Goal –
Write out all of the material below word for word, leaving out the pictures.

Exercise inputs –
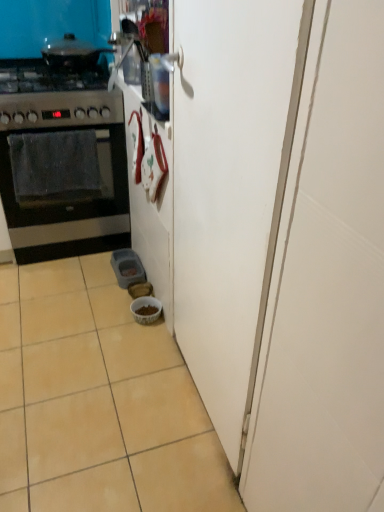
In order to click on vacant space situated on the left part of white matte door at center in this screenshot , I will do `click(106, 400)`.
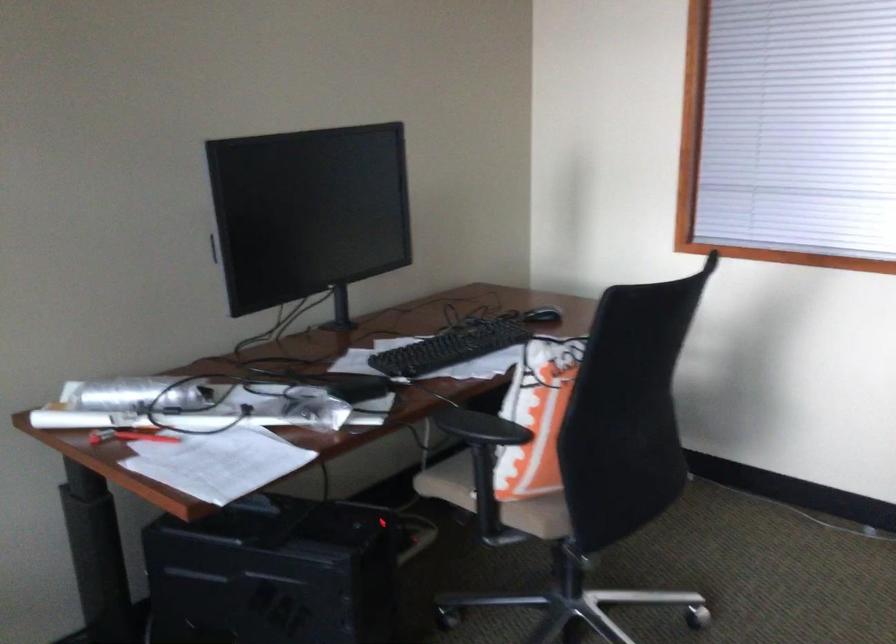
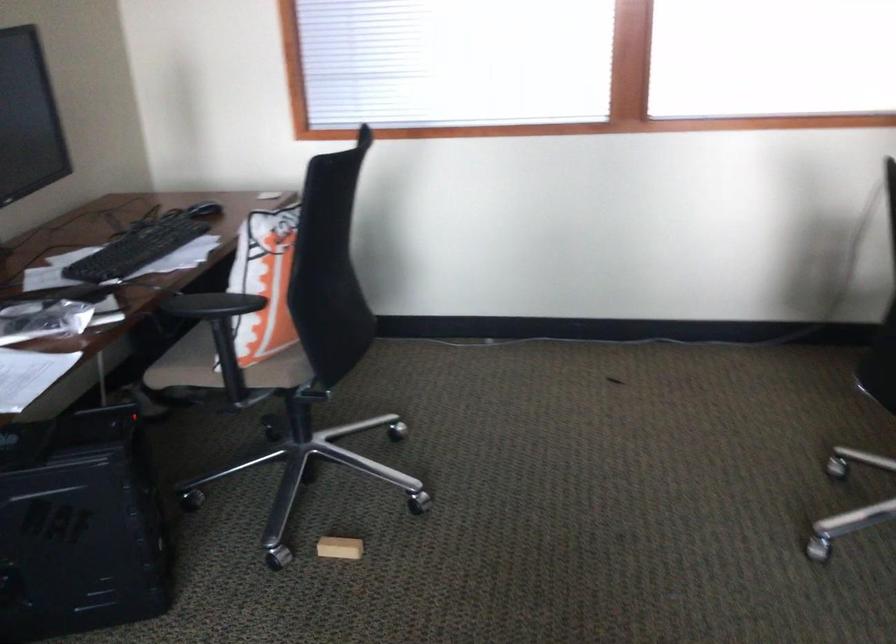
Question: The first image is from the beginning of the video and the second image is from the end. How did the camera likely rotate when shooting the video?

Choices:
 (A) Left
 (B) Right
 (C) Up
 (D) Down

Answer: (B)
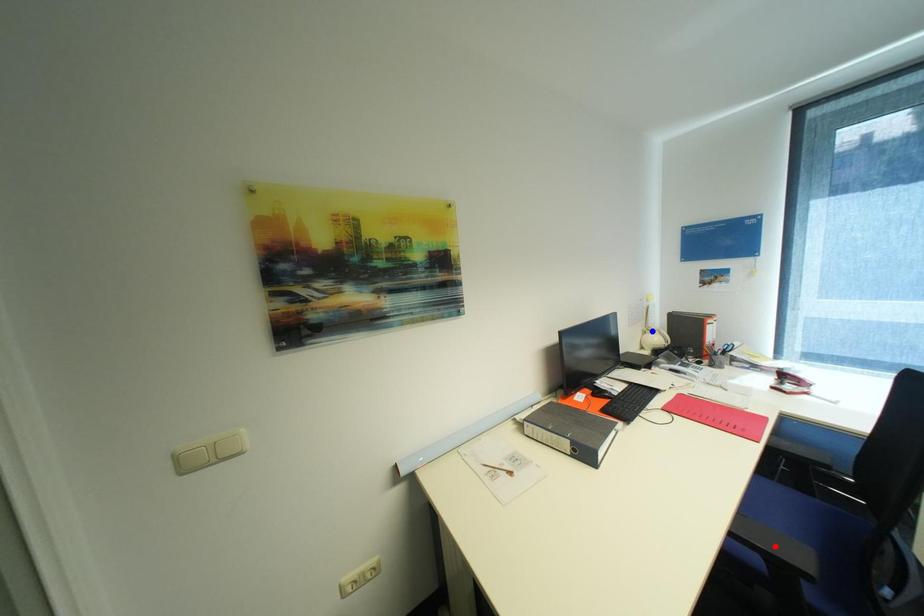
Question: In the image, two points are highlighted. Which point is nearer to the camera? Reply with the corresponding letter.

Choices:
 (A) blue point
 (B) red point

Answer: (B)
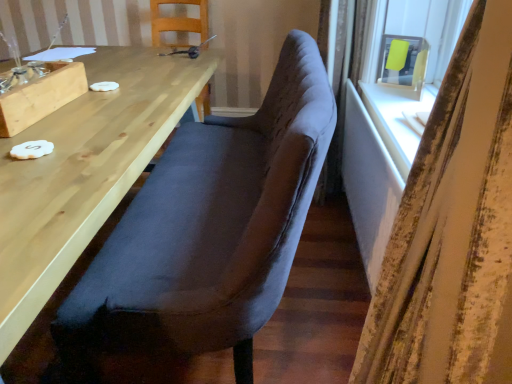
Question: Can matte yellow paper at upper right be found inside white painted wood table at right, the 2th table from the left?

Choices:
 (A) no
 (B) yes

Answer: (A)

Question: Is white painted wood table at right, the 2th table from the left, outside matte yellow paper at upper right?

Choices:
 (A) no
 (B) yes

Answer: (B)

Question: From a real-world perspective, is white painted wood table at right, the 2th table from the left, beneath matte yellow paper at upper right?

Choices:
 (A) no
 (B) yes

Answer: (B)

Question: Considering the relative sizes of white painted wood table at right, the 2th table from the left, and matte yellow paper at upper right in the image provided, is white painted wood table at right, the 2th table from the left, wider than matte yellow paper at upper right?

Choices:
 (A) no
 (B) yes

Answer: (A)

Question: From a real-world perspective, is white painted wood table at right, the 2th table from the left, on matte yellow paper at upper right?

Choices:
 (A) yes
 (B) no

Answer: (B)

Question: From the image's perspective, is white painted wood table at right, the 2th table from the left, on matte yellow paper at upper right?

Choices:
 (A) yes
 (B) no

Answer: (B)

Question: Is wooden table at left, placed as the 2th table when sorted from right to left, outside matte yellow paper at upper right?

Choices:
 (A) no
 (B) yes

Answer: (B)

Question: Considering the relative sizes of wooden table at left, placed as the 2th table when sorted from right to left, and matte yellow paper at upper right in the image provided, is wooden table at left, placed as the 2th table when sorted from right to left, bigger than matte yellow paper at upper right?

Choices:
 (A) yes
 (B) no

Answer: (A)

Question: Is wooden table at left, which is the 1th table from left to right, placed right next to matte yellow paper at upper right?

Choices:
 (A) no
 (B) yes

Answer: (A)

Question: Is wooden table at left, which is the 1th table from left to right, smaller than matte yellow paper at upper right?

Choices:
 (A) no
 (B) yes

Answer: (A)

Question: Is matte yellow paper at upper right surrounded by wooden table at left, which is the 1th table from left to right?

Choices:
 (A) yes
 (B) no

Answer: (B)

Question: Does wooden table at left, which is the 1th table from left to right, have a lesser width compared to matte yellow paper at upper right?

Choices:
 (A) no
 (B) yes

Answer: (A)

Question: Is velvet-like dark brown bench at center, acting as the first chair starting from the front, looking in the opposite direction of wooden table at left, which is the 1th table from left to right?

Choices:
 (A) yes
 (B) no

Answer: (A)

Exercise response –
In order to click on vacant space situated on the left part of white matte door at center in this screenshot , I will do `click(106, 400)`.
Question: The first image is from the beginning of the video and the second image is from the end. How did the camera likely rotate when shooting the video?

Choices:
 (A) Left
 (B) Right
 (C) Up
 (D) Down

Answer: (B)
Question: In the image, two points are highlighted. Which point is nearer to the camera? Reply with the corresponding letter.

Choices:
 (A) blue point
 (B) red point

Answer: (B)
Question: Can matte yellow paper at upper right be found inside white painted wood table at right, the 2th table from the left?

Choices:
 (A) no
 (B) yes

Answer: (A)

Question: Is white painted wood table at right, the 2th table from the left, outside matte yellow paper at upper right?

Choices:
 (A) no
 (B) yes

Answer: (B)

Question: From a real-world perspective, is white painted wood table at right, the 2th table from the left, beneath matte yellow paper at upper right?

Choices:
 (A) no
 (B) yes

Answer: (B)

Question: Considering the relative sizes of white painted wood table at right, the 2th table from the left, and matte yellow paper at upper right in the image provided, is white painted wood table at right, the 2th table from the left, wider than matte yellow paper at upper right?

Choices:
 (A) no
 (B) yes

Answer: (A)

Question: From a real-world perspective, is white painted wood table at right, the 2th table from the left, on matte yellow paper at upper right?

Choices:
 (A) yes
 (B) no

Answer: (B)

Question: From the image's perspective, is white painted wood table at right, the 2th table from the left, on matte yellow paper at upper right?

Choices:
 (A) yes
 (B) no

Answer: (B)

Question: Is wooden table at left, placed as the 2th table when sorted from right to left, outside matte yellow paper at upper right?

Choices:
 (A) no
 (B) yes

Answer: (B)

Question: Considering the relative sizes of wooden table at left, placed as the 2th table when sorted from right to left, and matte yellow paper at upper right in the image provided, is wooden table at left, placed as the 2th table when sorted from right to left, bigger than matte yellow paper at upper right?

Choices:
 (A) yes
 (B) no

Answer: (A)

Question: Is wooden table at left, which is the 1th table from left to right, placed right next to matte yellow paper at upper right?

Choices:
 (A) no
 (B) yes

Answer: (A)

Question: Is wooden table at left, which is the 1th table from left to right, smaller than matte yellow paper at upper right?

Choices:
 (A) no
 (B) yes

Answer: (A)

Question: Is matte yellow paper at upper right surrounded by wooden table at left, which is the 1th table from left to right?

Choices:
 (A) yes
 (B) no

Answer: (B)

Question: Does wooden table at left, which is the 1th table from left to right, have a lesser width compared to matte yellow paper at upper right?

Choices:
 (A) no
 (B) yes

Answer: (A)

Question: Is velvet-like dark brown bench at center, acting as the first chair starting from the front, looking in the opposite direction of wooden table at left, which is the 1th table from left to right?

Choices:
 (A) yes
 (B) no

Answer: (A)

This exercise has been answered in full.